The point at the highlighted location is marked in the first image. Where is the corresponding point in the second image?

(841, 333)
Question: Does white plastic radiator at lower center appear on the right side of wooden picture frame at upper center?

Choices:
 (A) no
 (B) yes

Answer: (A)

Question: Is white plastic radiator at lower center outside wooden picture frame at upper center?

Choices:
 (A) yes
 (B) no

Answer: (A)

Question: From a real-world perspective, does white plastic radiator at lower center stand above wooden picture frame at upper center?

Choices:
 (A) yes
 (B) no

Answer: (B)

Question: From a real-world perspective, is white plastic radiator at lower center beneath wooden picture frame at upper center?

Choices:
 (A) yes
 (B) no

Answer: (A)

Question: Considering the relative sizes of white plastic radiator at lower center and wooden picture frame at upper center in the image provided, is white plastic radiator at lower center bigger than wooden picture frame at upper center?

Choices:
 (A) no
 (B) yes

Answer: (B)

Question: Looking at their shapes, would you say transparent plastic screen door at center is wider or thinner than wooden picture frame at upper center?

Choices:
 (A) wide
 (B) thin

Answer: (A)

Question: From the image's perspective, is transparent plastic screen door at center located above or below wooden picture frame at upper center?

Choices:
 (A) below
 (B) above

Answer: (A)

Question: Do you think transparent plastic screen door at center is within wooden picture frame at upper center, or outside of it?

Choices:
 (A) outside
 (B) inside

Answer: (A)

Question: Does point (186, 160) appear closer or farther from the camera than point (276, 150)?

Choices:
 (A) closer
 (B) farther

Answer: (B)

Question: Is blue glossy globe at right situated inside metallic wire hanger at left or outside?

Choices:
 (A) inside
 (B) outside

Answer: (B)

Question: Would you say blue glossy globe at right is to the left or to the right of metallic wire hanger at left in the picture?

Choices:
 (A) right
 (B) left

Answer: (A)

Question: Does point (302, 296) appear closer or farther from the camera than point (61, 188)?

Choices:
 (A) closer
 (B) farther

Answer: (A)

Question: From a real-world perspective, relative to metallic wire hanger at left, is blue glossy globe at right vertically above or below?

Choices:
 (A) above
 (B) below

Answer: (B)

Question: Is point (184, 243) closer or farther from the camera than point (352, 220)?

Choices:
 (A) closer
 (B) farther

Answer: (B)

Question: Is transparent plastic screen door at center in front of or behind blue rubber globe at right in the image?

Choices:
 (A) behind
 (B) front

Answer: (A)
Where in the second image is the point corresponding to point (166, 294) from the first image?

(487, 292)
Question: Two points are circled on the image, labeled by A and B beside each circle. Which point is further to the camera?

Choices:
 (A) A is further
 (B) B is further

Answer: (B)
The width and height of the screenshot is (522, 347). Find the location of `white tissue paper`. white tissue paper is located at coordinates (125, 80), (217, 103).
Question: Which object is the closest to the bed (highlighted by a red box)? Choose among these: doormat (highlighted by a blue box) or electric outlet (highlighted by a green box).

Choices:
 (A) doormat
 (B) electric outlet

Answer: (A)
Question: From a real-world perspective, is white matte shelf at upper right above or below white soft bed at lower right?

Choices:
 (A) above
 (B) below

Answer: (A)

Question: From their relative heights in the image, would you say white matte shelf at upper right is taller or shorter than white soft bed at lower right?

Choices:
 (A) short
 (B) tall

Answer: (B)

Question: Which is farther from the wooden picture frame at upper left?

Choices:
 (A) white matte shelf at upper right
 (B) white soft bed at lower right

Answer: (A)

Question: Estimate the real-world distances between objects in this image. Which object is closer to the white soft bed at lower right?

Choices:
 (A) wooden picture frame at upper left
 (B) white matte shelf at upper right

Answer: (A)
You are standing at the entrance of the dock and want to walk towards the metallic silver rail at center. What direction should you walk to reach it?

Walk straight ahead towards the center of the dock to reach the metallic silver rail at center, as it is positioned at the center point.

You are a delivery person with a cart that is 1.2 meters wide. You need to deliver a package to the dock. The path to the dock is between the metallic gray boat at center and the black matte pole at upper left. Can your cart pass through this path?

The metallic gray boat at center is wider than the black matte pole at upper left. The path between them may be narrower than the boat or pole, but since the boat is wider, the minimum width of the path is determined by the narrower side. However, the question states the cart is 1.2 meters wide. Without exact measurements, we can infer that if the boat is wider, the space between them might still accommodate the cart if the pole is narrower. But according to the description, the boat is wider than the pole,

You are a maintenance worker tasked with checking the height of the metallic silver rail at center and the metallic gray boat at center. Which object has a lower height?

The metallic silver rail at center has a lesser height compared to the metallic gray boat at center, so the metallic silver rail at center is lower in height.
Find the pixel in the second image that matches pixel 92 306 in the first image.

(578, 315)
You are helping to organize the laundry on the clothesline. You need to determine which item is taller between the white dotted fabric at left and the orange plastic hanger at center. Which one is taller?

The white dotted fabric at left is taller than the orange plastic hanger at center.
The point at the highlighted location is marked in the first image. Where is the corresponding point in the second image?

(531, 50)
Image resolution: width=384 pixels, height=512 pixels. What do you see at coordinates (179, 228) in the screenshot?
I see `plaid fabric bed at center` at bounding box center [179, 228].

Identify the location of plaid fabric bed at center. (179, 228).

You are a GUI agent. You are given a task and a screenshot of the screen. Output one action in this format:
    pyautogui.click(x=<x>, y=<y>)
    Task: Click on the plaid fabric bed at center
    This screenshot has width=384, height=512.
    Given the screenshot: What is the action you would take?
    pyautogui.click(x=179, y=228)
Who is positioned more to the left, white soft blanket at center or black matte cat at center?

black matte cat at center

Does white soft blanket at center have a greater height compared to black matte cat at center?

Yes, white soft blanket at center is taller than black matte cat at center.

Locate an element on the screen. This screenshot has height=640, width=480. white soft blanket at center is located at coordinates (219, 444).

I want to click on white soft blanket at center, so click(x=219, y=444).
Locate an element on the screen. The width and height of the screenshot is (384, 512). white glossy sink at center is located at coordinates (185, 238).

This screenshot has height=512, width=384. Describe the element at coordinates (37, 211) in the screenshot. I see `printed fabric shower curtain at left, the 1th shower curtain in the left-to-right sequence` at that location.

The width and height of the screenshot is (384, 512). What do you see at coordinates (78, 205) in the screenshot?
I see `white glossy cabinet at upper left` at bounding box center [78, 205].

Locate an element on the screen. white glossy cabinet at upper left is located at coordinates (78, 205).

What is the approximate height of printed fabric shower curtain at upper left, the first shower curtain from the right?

▬▬▬▬▬▬▬▬▬▬

### [The problem]
Please rewrite all of the records above as a numbered list, one line per item, leaving out the blank lines.

### [Expected output]
1. The point at the highlighted location is marked in the first image. Where is the corresponding point in the second image?
2. (841, 333)
3. Question: Does white plastic radiator at lower center appear on the right side of wooden picture frame at upper center?
4. Choices:
5.  (A) no
6.  (B) yes
7. Answer: (A)
8. Question: Is white plastic radiator at lower center outside wooden picture frame at upper center?
9. Choices:
10.  (A) yes
11.  (B) no
12. Answer: (A)
13. Question: From a real-world perspective, does white plastic radiator at lower center stand above wooden picture frame at upper center?
14. Choices:
15.  (A) yes
16.  (B) no
17. Answer: (B)
18. Question: From a real-world perspective, is white plastic radiator at lower center beneath wooden picture frame at upper center?
19. Choices:
20.  (A) yes
21.  (B) no
22. Answer: (A)
23. Question: Considering the relative sizes of white plastic radiator at lower center and wooden picture frame at upper center in the image provided, is white plastic radiator at lower center bigger than wooden picture frame at upper center?
24. Choices:
25.  (A) no
26.  (B) yes
27. Answer: (B)
28. Question: Looking at their shapes, would you say transparent plastic screen door at center is wider or thinner than wooden picture frame at upper center?
29. Choices:
30.  (A) wide
31.  (B) thin
32. Answer: (A)
33. Question: From the image's perspective, is transparent plastic screen door at center located above or below wooden picture frame at upper center?
34. Choices:
35.  (A) below
36.  (B) above
37. Answer: (A)
38. Question: Do you think transparent plastic screen door at center is within wooden picture frame at upper center, or outside of it?
39. Choices:
40.  (A) outside
41.  (B) inside
42. Answer: (A)
43. Question: Does point (186, 160) appear closer or farther from the camera than point (276, 150)?
44. Choices:
45.  (A) closer
46.  (B) farther
47. Answer: (B)
48. Question: Is blue glossy globe at right situated inside metallic wire hanger at left or outside?
49. Choices:
50.  (A) inside
51.  (B) outside
52. Answer: (B)
53. Question: Would you say blue glossy globe at right is to the left or to the right of metallic wire hanger at left in the picture?
54. Choices:
55.  (A) right
56.  (B) left
57. Answer: (A)
58. Question: Does point (302, 296) appear closer or farther from the camera than point (61, 188)?
59. Choices:
60.  (A) closer
61.  (B) farther
62. Answer: (A)
63. Question: From a real-world perspective, relative to metallic wire hanger at left, is blue glossy globe at right vertically above or below?
64. Choices:
65.  (A) above
66.  (B) below
67. Answer: (B)
68. Question: Is point (184, 243) closer or farther from the camera than point (352, 220)?
69. Choices:
70.  (A) closer
71.  (B) farther
72. Answer: (B)
73. Question: Is transparent plastic screen door at center in front of or behind blue rubber globe at right in the image?
74. Choices:
75.  (A) behind
76.  (B) front
77. Answer: (A)
78. Where in the second image is the point corresponding to point (166, 294) from the first image?
79. (487, 292)
80. Question: Two points are circled on the image, labeled by A and B beside each circle. Which point is further to the camera?
81. Choices:
82.  (A) A is further
83.  (B) B is further
84. Answer: (B)
85. The width and height of the screenshot is (522, 347). Find the location of `white tissue paper`. white tissue paper is located at coordinates (125, 80), (217, 103).
86. Question: Which object is the closest to the bed (highlighted by a red box)? Choose among these: doormat (highlighted by a blue box) or electric outlet (highlighted by a green box).
87. Choices:
88.  (A) doormat
89.  (B) electric outlet
90. Answer: (A)
91. Question: From a real-world perspective, is white matte shelf at upper right above or below white soft bed at lower right?
92. Choices:
93.  (A) above
94.  (B) below
95. Answer: (A)
96. Question: From their relative heights in the image, would you say white matte shelf at upper right is taller or shorter than white soft bed at lower right?
97. Choices:
98.  (A) short
99.  (B) tall
100. Answer: (B)
101. Question: Which is farther from the wooden picture frame at upper left?
102. Choices:
103.  (A) white matte shelf at upper right
104.  (B) white soft bed at lower right
105. Answer: (A)
106. Question: Estimate the real-world distances between objects in this image. Which object is closer to the white soft bed at lower right?
107. Choices:
108.  (A) wooden picture frame at upper left
109.  (B) white matte shelf at upper right
110. Answer: (A)
111. You are standing at the entrance of the dock and want to walk towards the metallic silver rail at center. What direction should you walk to reach it?
112. Walk straight ahead towards the center of the dock to reach the metallic silver rail at center, as it is positioned at the center point.
113. You are a delivery person with a cart that is 1.2 meters wide. You need to deliver a package to the dock. The path to the dock is between the metallic gray boat at center and the black matte pole at upper left. Can your cart pass through this path?
114. The metallic gray boat at center is wider than the black matte pole at upper left. The path between them may be narrower than the boat or pole, but since the boat is wider, the minimum width of the path is determined by the narrower side. However, the question states the cart is 1.2 meters wide. Without exact measurements, we can infer that if the boat is wider, the space between them might still accommodate the cart if the pole is narrower. But according to the description, the boat is wider than the pole,
115. You are a maintenance worker tasked with checking the height of the metallic silver rail at center and the metallic gray boat at center. Which object has a lower height?
116. The metallic silver rail at center has a lesser height compared to the metallic gray boat at center, so the metallic silver rail at center is lower in height.
117. Find the pixel in the second image that matches pixel 92 306 in the first image.
118. (578, 315)
119. You are helping to organize the laundry on the clothesline. You need to determine which item is taller between the white dotted fabric at left and the orange plastic hanger at center. Which one is taller?
120. The white dotted fabric at left is taller than the orange plastic hanger at center.
121. The point at the highlighted location is marked in the first image. Where is the corresponding point in the second image?
122. (531, 50)
123. Image resolution: width=384 pixels, height=512 pixels. What do you see at coordinates (179, 228) in the screenshot?
124. I see `plaid fabric bed at center` at bounding box center [179, 228].
125. Identify the location of plaid fabric bed at center. (179, 228).
126. You are a GUI agent. You are given a task and a screenshot of the screen. Output one action in this format:
127.     pyautogui.click(x=<x>, y=<y>)
128.     Task: Click on the plaid fabric bed at center
129.     This screenshot has width=384, height=512.
130.     Given the screenshot: What is the action you would take?
131.     pyautogui.click(x=179, y=228)
132. Who is positioned more to the left, white soft blanket at center or black matte cat at center?
133. black matte cat at center
134. Does white soft blanket at center have a greater height compared to black matte cat at center?
135. Yes, white soft blanket at center is taller than black matte cat at center.
136. Locate an element on the screen. This screenshot has height=640, width=480. white soft blanket at center is located at coordinates (219, 444).
137. I want to click on white soft blanket at center, so click(x=219, y=444).
138. Locate an element on the screen. The width and height of the screenshot is (384, 512). white glossy sink at center is located at coordinates (185, 238).
139. This screenshot has height=512, width=384. Describe the element at coordinates (37, 211) in the screenshot. I see `printed fabric shower curtain at left, the 1th shower curtain in the left-to-right sequence` at that location.
140. The width and height of the screenshot is (384, 512). What do you see at coordinates (78, 205) in the screenshot?
141. I see `white glossy cabinet at upper left` at bounding box center [78, 205].
142. Locate an element on the screen. white glossy cabinet at upper left is located at coordinates (78, 205).
143. What is the approximate height of printed fabric shower curtain at upper left, the first shower curtain from the right?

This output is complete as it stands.